>> START

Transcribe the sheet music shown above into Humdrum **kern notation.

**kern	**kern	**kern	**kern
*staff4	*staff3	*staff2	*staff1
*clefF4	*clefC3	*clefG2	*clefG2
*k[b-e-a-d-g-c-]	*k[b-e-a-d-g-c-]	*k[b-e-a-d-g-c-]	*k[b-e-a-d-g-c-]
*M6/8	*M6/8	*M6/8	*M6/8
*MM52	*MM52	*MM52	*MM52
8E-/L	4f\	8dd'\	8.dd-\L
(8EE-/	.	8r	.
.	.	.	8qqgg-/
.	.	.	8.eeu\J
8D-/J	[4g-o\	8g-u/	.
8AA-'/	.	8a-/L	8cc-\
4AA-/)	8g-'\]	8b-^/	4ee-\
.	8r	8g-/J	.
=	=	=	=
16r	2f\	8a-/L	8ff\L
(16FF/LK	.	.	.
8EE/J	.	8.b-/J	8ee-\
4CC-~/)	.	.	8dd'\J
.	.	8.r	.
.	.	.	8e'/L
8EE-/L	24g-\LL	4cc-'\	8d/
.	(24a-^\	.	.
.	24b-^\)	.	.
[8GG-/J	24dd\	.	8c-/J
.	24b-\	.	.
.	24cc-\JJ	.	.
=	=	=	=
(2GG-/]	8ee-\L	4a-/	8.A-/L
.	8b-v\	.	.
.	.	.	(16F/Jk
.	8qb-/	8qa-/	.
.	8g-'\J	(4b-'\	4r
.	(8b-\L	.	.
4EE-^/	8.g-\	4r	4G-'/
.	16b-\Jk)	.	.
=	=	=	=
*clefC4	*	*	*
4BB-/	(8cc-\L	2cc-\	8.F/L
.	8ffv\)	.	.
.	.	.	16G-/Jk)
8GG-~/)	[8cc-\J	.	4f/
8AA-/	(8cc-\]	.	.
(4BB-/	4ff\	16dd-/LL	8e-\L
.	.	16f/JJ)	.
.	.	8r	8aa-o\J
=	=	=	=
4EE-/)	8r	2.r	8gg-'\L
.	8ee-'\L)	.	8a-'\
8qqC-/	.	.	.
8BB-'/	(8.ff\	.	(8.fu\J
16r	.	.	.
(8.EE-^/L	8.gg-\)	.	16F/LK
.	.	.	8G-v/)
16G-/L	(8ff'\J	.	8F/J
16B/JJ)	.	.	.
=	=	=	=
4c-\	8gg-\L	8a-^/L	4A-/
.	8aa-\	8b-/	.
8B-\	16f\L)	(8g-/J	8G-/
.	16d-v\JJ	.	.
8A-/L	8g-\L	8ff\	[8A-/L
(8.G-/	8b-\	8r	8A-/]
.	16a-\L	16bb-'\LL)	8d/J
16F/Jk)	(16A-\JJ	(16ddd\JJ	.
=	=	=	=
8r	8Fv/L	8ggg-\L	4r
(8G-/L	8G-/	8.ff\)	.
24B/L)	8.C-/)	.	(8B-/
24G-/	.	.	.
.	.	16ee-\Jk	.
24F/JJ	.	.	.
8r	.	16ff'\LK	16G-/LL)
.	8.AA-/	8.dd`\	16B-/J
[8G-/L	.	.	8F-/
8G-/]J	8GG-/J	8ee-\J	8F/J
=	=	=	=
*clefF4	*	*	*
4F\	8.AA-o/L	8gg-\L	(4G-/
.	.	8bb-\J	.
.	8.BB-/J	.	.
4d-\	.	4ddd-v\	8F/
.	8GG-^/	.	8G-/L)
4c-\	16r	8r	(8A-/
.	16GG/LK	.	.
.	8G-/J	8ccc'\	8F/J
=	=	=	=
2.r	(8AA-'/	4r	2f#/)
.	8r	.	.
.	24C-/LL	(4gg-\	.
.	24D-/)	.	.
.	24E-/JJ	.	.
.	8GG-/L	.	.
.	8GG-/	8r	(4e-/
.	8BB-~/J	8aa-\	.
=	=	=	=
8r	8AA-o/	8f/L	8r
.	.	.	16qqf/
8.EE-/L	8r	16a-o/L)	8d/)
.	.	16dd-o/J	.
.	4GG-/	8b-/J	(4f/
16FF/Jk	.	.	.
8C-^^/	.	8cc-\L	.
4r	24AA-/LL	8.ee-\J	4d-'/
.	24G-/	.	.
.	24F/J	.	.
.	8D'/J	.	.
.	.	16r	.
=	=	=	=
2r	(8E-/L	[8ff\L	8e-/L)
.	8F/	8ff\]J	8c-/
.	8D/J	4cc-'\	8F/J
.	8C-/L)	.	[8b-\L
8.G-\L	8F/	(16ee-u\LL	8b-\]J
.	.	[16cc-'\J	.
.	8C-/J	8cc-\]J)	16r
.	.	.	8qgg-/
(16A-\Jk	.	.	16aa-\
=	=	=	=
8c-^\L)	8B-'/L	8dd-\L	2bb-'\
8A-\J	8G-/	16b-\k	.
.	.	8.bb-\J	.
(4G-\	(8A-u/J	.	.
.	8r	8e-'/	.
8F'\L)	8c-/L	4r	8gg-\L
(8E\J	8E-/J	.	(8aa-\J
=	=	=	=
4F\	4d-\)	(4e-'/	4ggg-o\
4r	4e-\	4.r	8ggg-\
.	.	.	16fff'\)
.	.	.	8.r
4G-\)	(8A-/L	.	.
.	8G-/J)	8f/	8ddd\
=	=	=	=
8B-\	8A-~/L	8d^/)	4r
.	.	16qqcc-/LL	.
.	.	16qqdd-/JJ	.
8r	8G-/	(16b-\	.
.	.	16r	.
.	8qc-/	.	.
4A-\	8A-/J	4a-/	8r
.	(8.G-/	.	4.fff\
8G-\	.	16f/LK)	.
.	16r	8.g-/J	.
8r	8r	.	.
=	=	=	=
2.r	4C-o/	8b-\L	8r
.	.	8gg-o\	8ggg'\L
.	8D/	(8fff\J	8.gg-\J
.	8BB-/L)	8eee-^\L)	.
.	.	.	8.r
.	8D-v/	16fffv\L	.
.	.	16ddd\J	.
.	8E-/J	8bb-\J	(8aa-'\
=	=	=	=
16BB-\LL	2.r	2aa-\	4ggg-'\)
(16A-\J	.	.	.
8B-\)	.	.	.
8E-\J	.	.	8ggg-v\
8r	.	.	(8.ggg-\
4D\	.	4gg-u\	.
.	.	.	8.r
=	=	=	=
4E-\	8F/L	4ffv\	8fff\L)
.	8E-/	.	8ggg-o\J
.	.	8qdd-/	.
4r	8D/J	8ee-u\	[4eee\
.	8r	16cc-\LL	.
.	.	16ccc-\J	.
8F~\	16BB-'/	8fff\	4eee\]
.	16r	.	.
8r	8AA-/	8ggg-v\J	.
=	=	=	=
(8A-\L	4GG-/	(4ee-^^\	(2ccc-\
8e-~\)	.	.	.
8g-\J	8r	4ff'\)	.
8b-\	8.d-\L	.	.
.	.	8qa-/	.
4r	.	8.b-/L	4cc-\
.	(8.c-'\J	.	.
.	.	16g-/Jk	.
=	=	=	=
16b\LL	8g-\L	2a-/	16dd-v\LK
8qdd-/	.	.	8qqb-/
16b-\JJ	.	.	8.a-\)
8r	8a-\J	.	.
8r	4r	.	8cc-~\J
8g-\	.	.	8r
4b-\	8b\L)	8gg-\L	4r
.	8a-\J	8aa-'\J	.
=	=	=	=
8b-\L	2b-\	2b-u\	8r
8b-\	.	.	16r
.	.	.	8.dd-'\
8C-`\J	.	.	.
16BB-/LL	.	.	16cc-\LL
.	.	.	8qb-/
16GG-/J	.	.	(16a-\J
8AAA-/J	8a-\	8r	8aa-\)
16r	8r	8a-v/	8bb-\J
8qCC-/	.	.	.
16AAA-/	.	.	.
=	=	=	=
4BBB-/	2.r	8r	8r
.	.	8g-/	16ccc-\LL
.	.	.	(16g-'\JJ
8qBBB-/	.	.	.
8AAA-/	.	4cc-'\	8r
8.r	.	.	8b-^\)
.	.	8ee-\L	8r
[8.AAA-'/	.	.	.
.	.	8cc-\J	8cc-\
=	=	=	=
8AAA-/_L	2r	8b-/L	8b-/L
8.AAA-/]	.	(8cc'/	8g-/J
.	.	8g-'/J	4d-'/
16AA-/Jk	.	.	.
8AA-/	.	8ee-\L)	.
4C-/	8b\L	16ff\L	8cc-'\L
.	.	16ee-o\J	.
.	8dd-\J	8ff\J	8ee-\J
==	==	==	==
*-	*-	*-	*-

>> END

Collect each line of the material above that contains the string "kern", treating uppercase and lowercase letters as distinct.

■ **Correct response**
Transcribe the sheet music shown above into Humdrum **kern notation.
**kern	**kern	**kern	**kern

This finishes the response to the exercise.